Exercise goal — Omit any picture, and return the remaining data exactly as written.

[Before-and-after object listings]
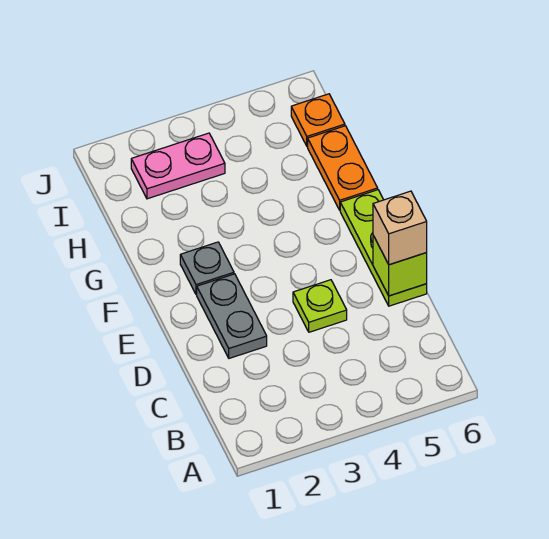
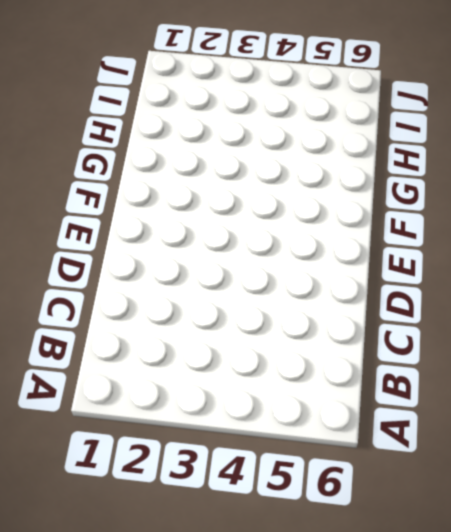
none -> grey plate D2:E2 level 1
none -> lime plate D4 level 1

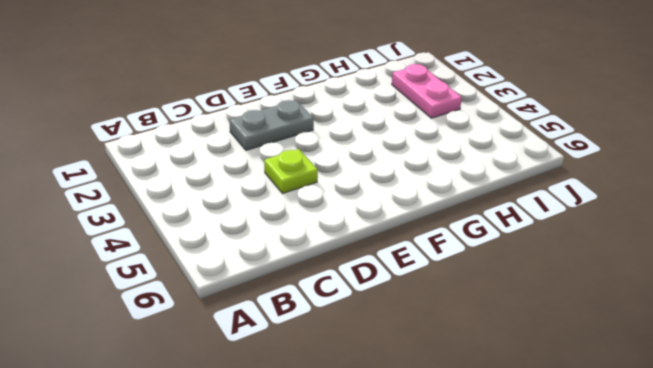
none -> lime plate D6:F6 level 1
none -> grey plate F2 level 1

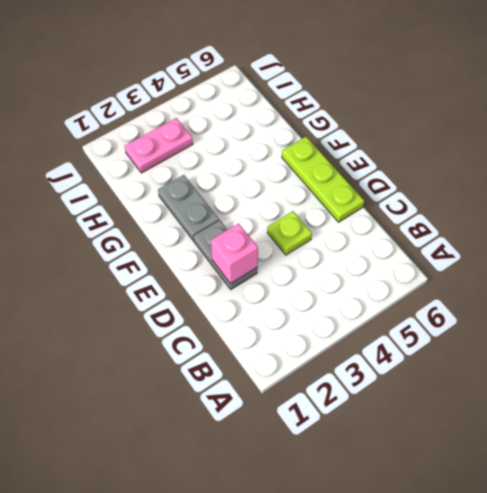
pink brick D2 level 2 -> none
grey plate F2:G2 level 1 -> grey plate F2 level 1
none -> orange plate G6:H6 level 1
none -> orange plate I6 level 1

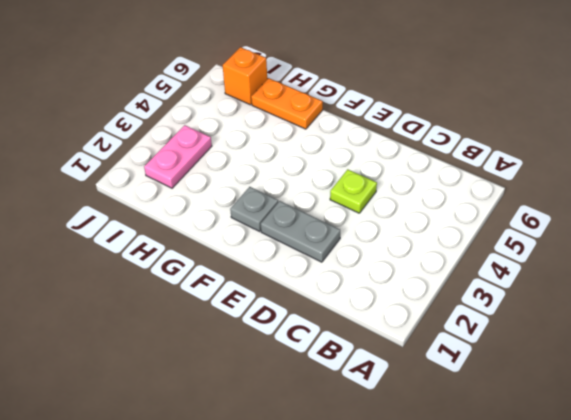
orange brick I6 level 1 -> orange plate I6 level 1
none -> lime plate D6:F6 level 1
none -> lime brick D6 level 2

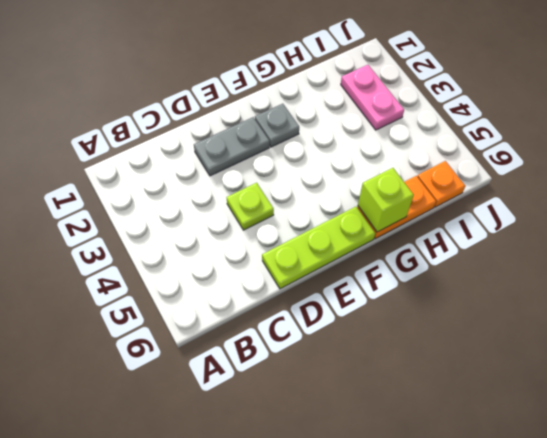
lime brick G6 level 2 -> lime brick D6 level 2
none -> tan brick D6 level 3

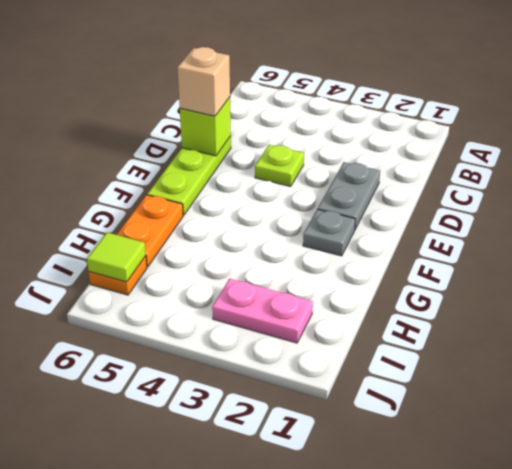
lime tile I6 level 2 -> none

Task result —
none -> grey plate D2:E2 level 1
none -> lime plate D4 level 1

none -> lime plate D6:F6 level 1
none -> grey plate F2 level 1

pink brick D2 level 2 -> none
grey plate F2:G2 level 1 -> grey plate F2 level 1
none -> orange plate G6:H6 level 1
none -> orange plate I6 level 1

orange brick I6 level 1 -> orange plate I6 level 1
none -> lime plate D6:F6 level 1
none -> lime brick D6 level 2

lime brick G6 level 2 -> lime brick D6 level 2
none -> tan brick D6 level 3

lime tile I6 level 2 -> none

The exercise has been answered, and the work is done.